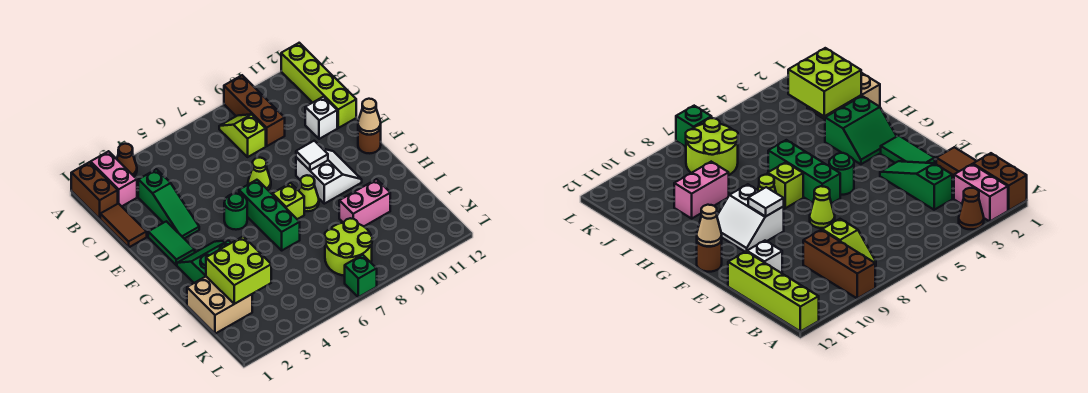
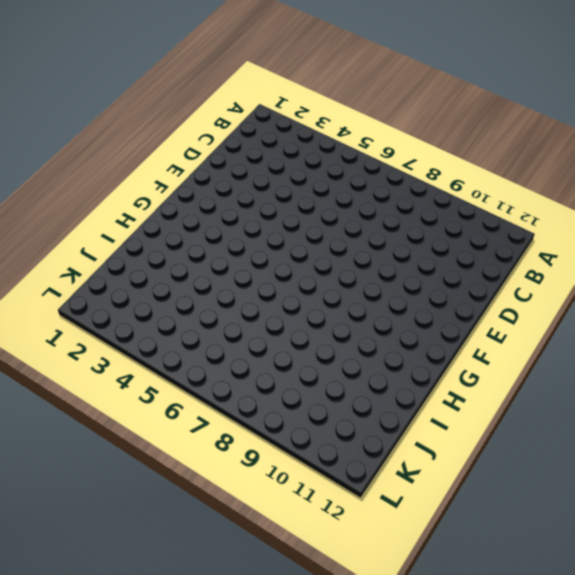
none -> brown brick A1:B1 level 1
none -> pink brick A2:B2 level 1
none -> brown cone A3 level 1

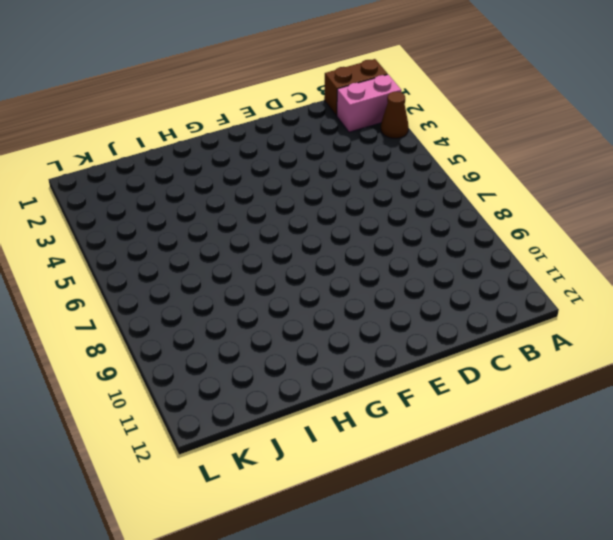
none -> brown brick A9:C9 level 1
none -> lime brick A12:D12 level 1
none -> lime slope B8:C8 level 1 top C

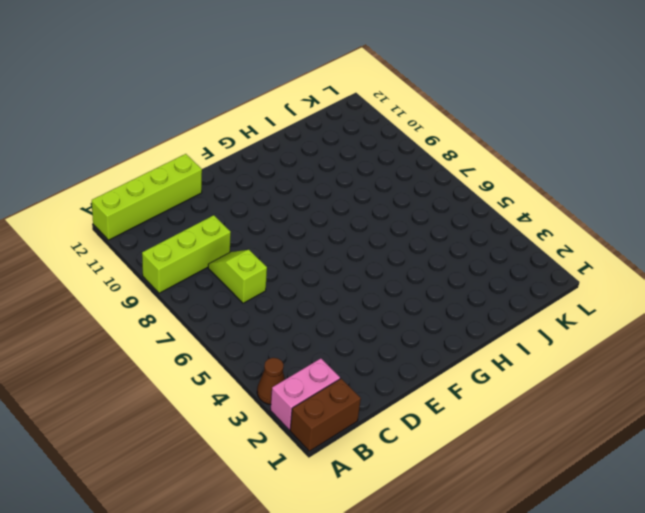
lime brick A9:C9 level 1 -> brown brick A9:C9 level 1
lime slope C7:C8 level 1 top 7 -> lime slope B8:C8 level 1 top C
none -> brown tile C1:D1 level 1
none -> green slope C3:E3 level 1 top C
none -> white brick D11 level 1

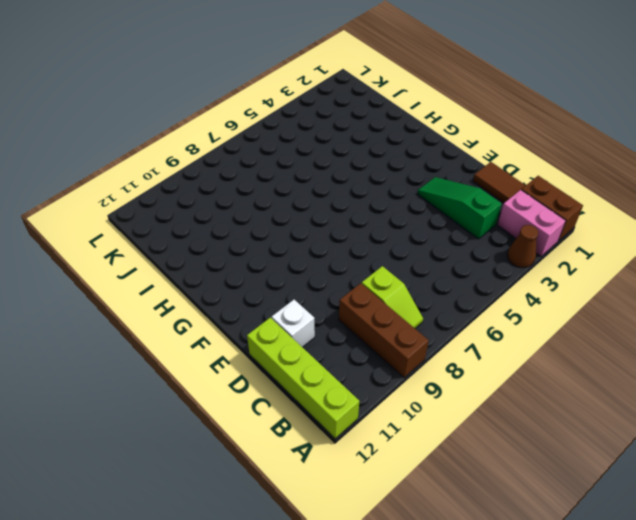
none -> green tile E2:F2 level 1
none -> lime cone E7 level 1
none -> green round brick F5 level 1

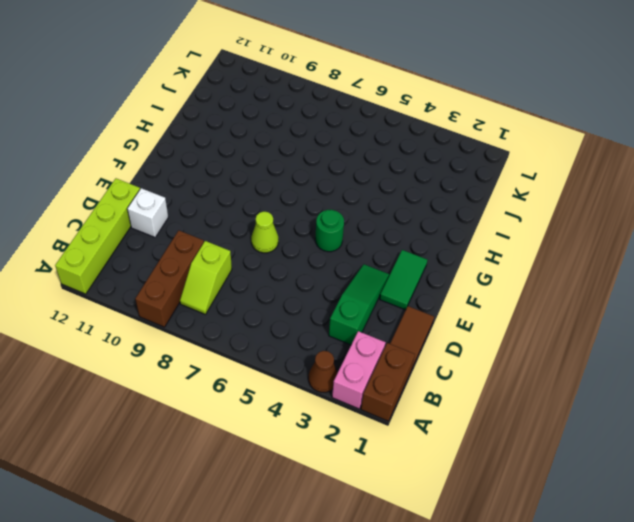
none -> green brick F6:H6 level 1
none -> white slope F9:G10 level 1 top 9
none -> brown round brick F12 level 1

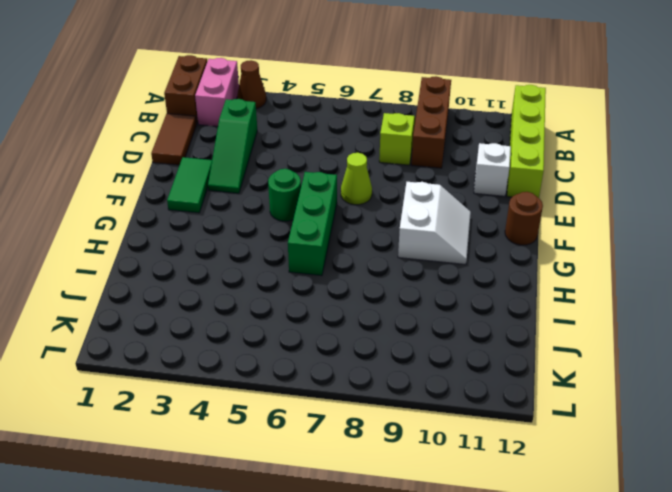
none -> green slope G2:H3 level 1 top H
none -> lime brick G7 level 1
none -> lime cone G8 level 1

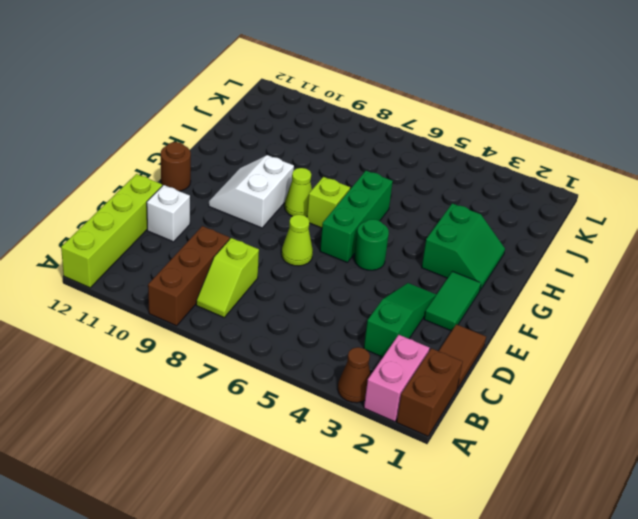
green slope G2:H3 level 1 top 3 -> green slope G2:H3 level 1 top H
none -> tan brick I1:J2 level 1
none -> pink brick I9:I10 level 1
none -> lime round brick J7:K8 level 1

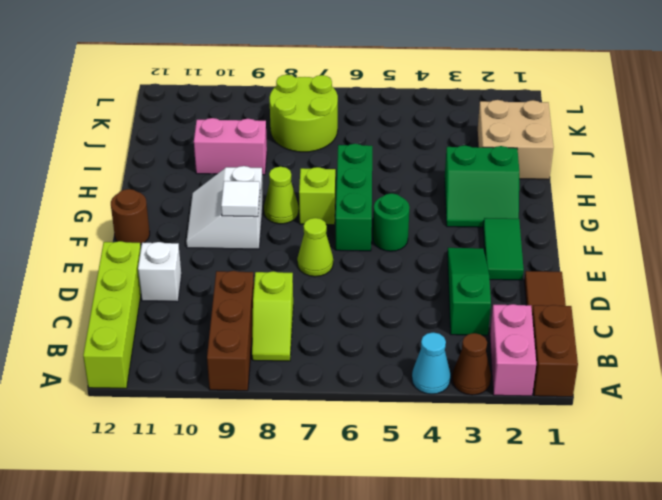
cyan cone A4 level 1 -> none
none -> green brick L7 level 1
none -> tan cone F12 level 2
none -> lime brick I2:J3 level 2

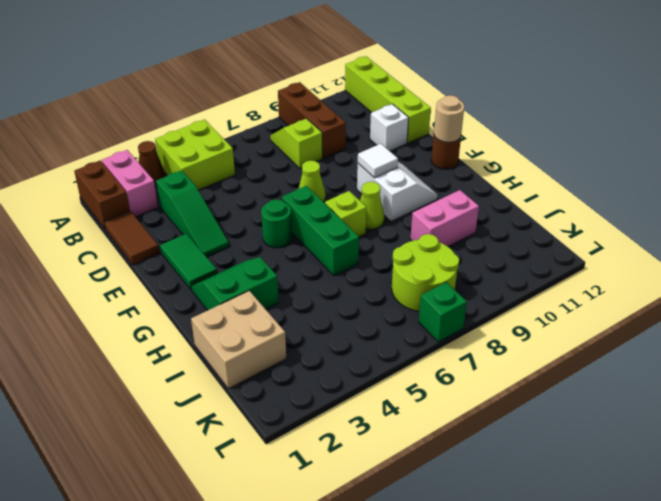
lime brick A4:B5 level 1 -> lime brick I2:J3 level 2
tan round brick F12 level 2 -> tan cone F12 level 2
* * *
> **DIRECTIONS FOR THIS TASK**:
Quote the data above exactly from the line with "lime slope C7:C8" to the line with "none -> white slope F9:G10 level 1 top 9", both ends counted, and nothing else. Pictures don't go in.

> **THE COMPLETED TASK**:
lime slope C7:C8 level 1 top 7 -> lime slope B8:C8 level 1 top C
none -> brown tile C1:D1 level 1
none -> green slope C3:E3 level 1 top C
none -> white brick D11 level 1

none -> green tile E2:F2 level 1
none -> lime cone E7 level 1
none -> green round brick F5 level 1

none -> green brick F6:H6 level 1
none -> white slope F9:G10 level 1 top 9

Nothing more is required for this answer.